» ASSIGNMENT
Copying rule for the data below: pictures stay out, and only the lines from the one with "grey spinning top: 3 -> 4" down to the one with "white strawberry: 4 -> 8", inclusive, are repeated exactly.

Colored object listings:
- Opening Delimiter -
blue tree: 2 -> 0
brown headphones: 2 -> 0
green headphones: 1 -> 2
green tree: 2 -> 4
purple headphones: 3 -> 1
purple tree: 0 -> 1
- Closing Delimiter -
- Opening Delimiter -
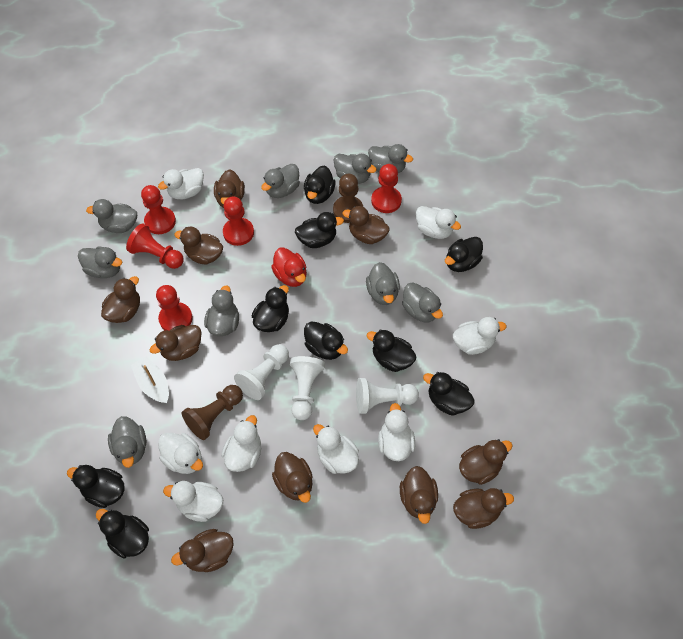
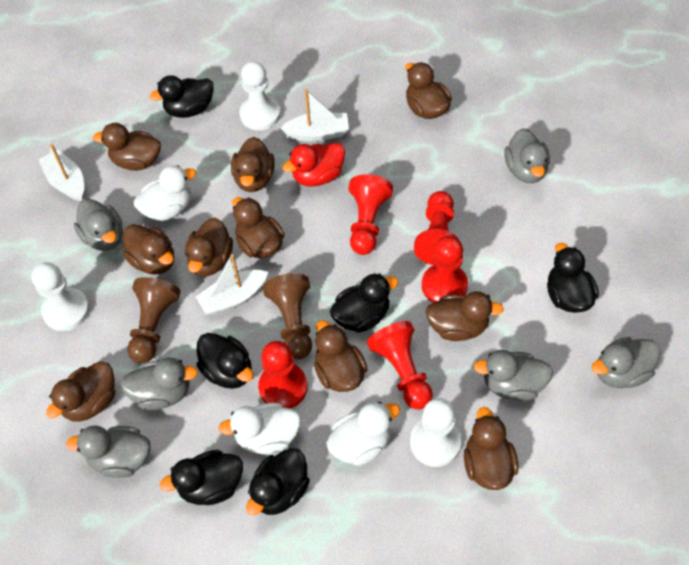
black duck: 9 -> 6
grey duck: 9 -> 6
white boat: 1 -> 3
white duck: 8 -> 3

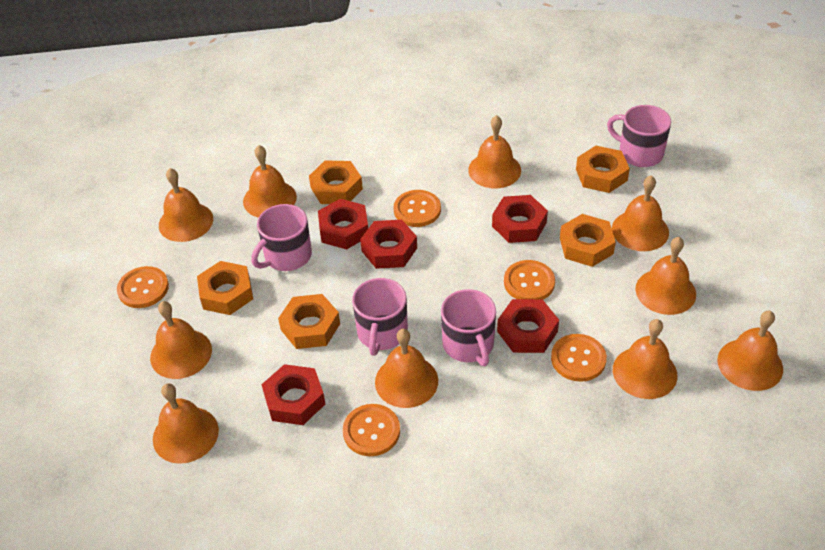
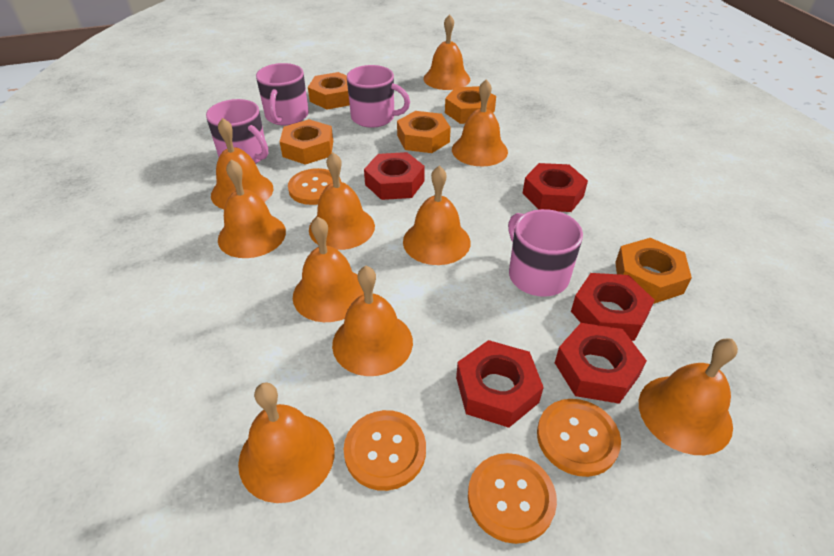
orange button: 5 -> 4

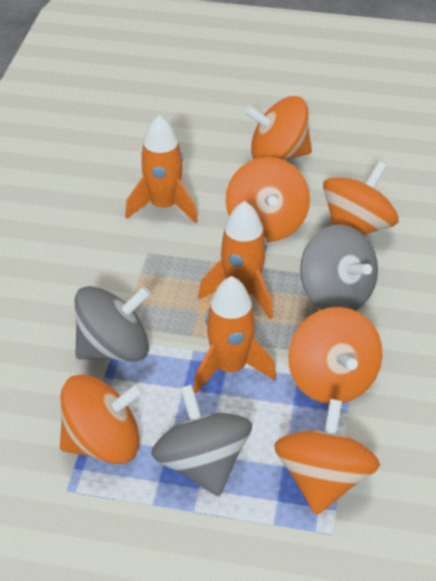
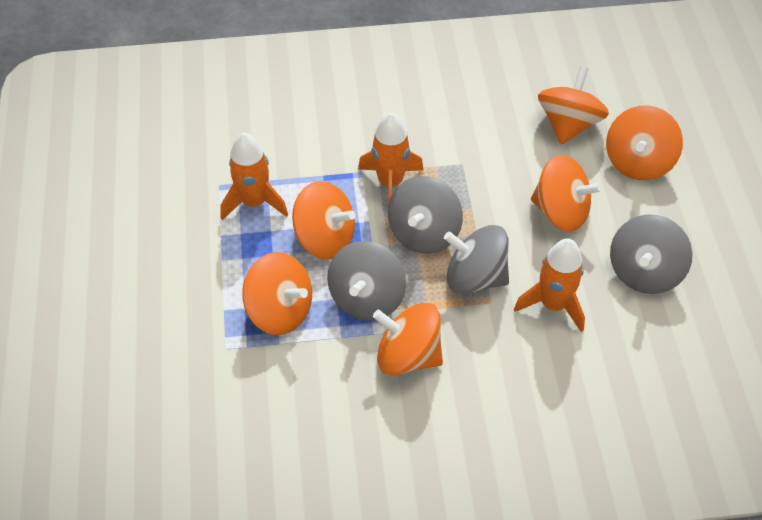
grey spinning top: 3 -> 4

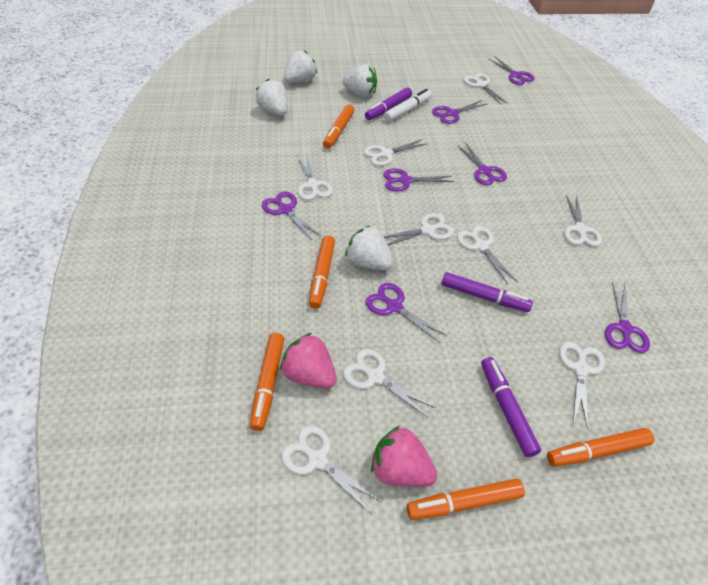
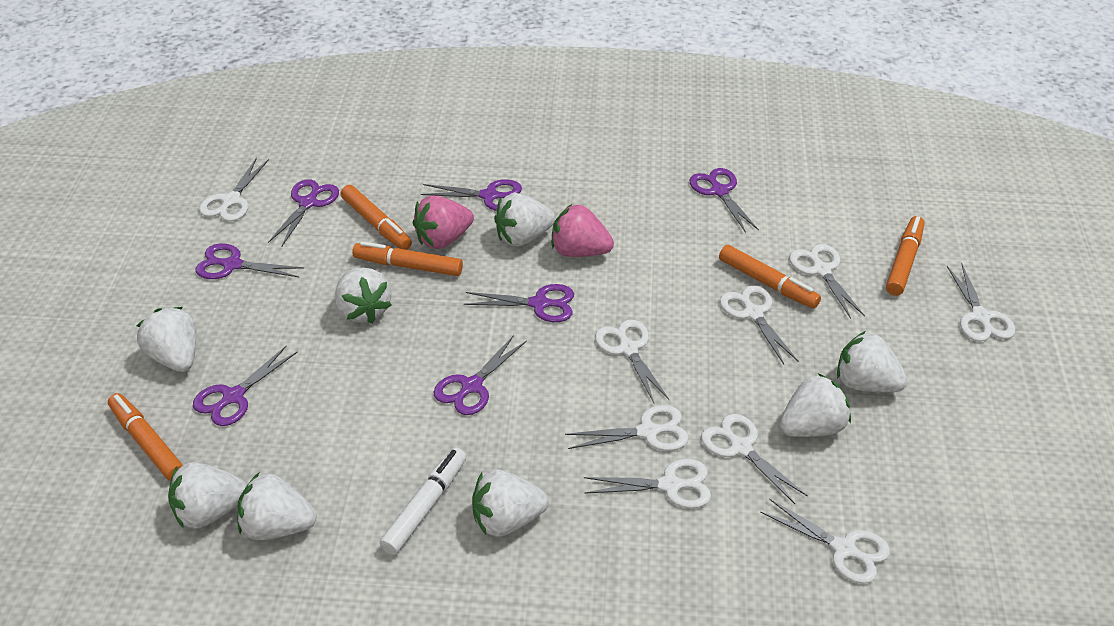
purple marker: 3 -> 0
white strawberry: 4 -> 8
- Closing Delimiter -
» PROBLEM SOLUTION
grey spinning top: 3 -> 4

purple marker: 3 -> 0
white strawberry: 4 -> 8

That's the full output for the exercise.